• Work instruction:
For the listing that follows, give again exactly the lines from the one with "pink heart [545,251,597,287] -> none" to the one with "none -> green bowling pin [744,62,770,132]", including both.

• Task inputs:
==========
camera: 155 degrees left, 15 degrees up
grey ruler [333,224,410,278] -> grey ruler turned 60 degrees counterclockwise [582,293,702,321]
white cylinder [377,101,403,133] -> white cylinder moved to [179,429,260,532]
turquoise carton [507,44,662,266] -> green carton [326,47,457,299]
==========
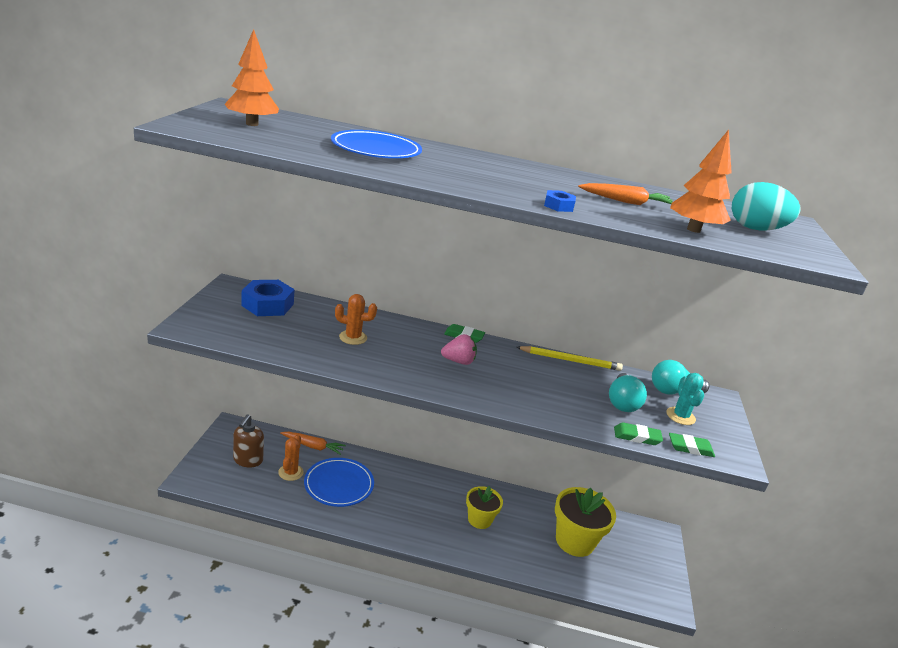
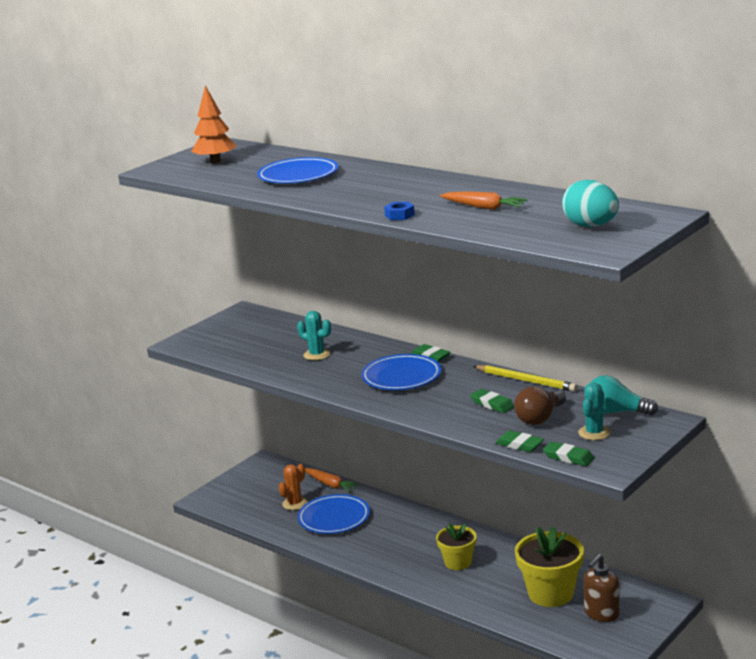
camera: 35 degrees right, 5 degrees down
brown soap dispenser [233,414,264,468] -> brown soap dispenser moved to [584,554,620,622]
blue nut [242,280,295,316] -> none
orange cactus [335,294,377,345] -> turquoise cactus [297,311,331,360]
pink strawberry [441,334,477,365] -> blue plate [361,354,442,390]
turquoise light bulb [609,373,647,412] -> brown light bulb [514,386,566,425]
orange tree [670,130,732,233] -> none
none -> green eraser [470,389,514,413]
==========
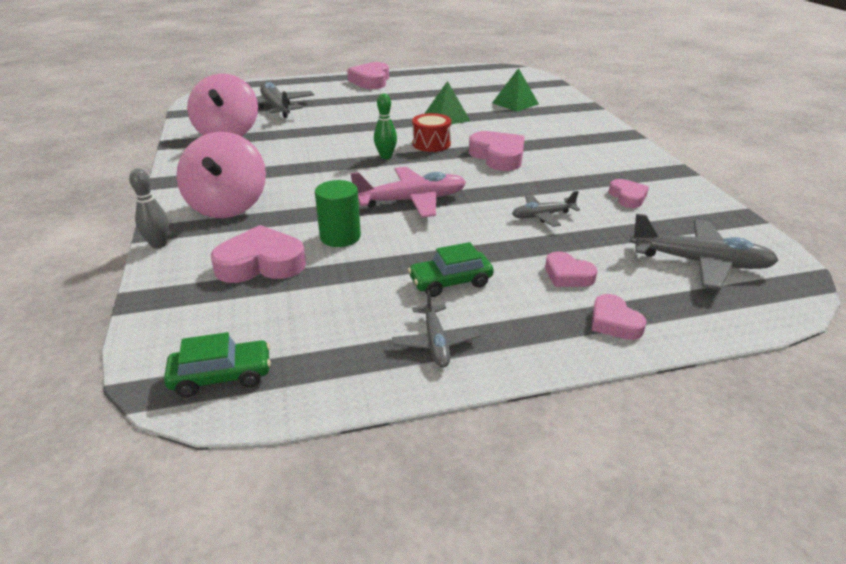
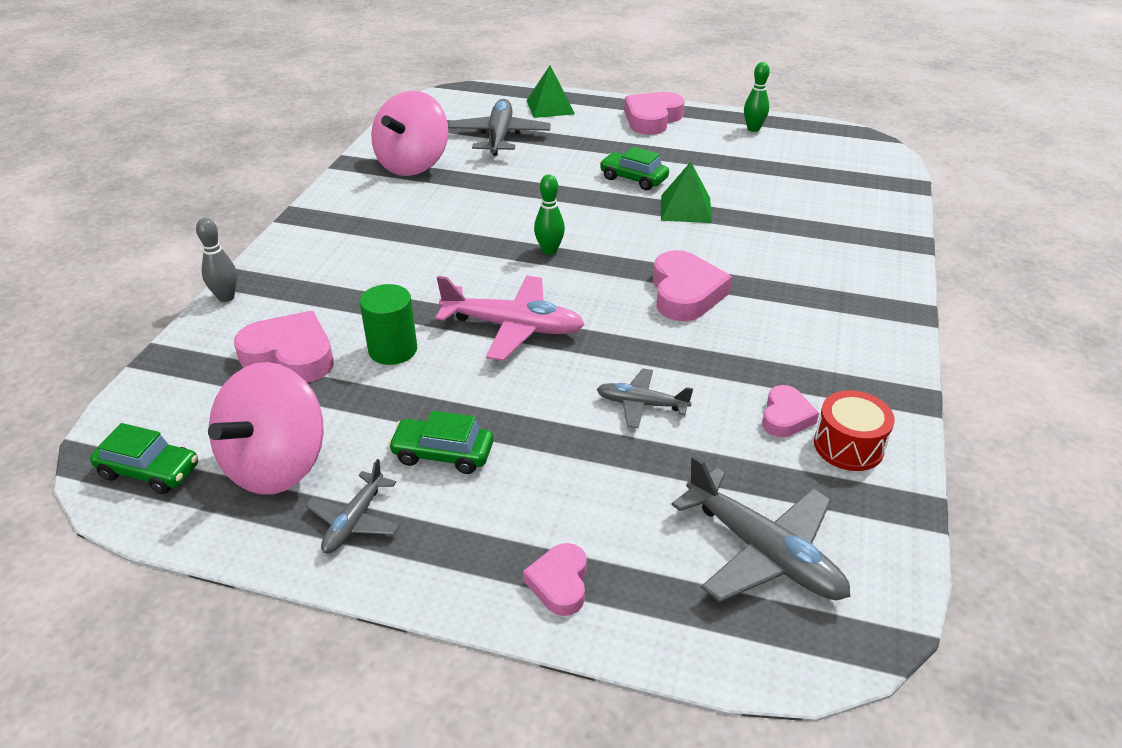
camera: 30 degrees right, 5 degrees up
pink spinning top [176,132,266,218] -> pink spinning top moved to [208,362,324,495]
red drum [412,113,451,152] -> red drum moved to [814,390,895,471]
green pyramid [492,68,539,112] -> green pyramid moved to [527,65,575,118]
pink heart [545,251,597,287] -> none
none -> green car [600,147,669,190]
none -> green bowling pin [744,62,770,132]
==========
• Exercise result:
pink heart [545,251,597,287] -> none
none -> green car [600,147,669,190]
none -> green bowling pin [744,62,770,132]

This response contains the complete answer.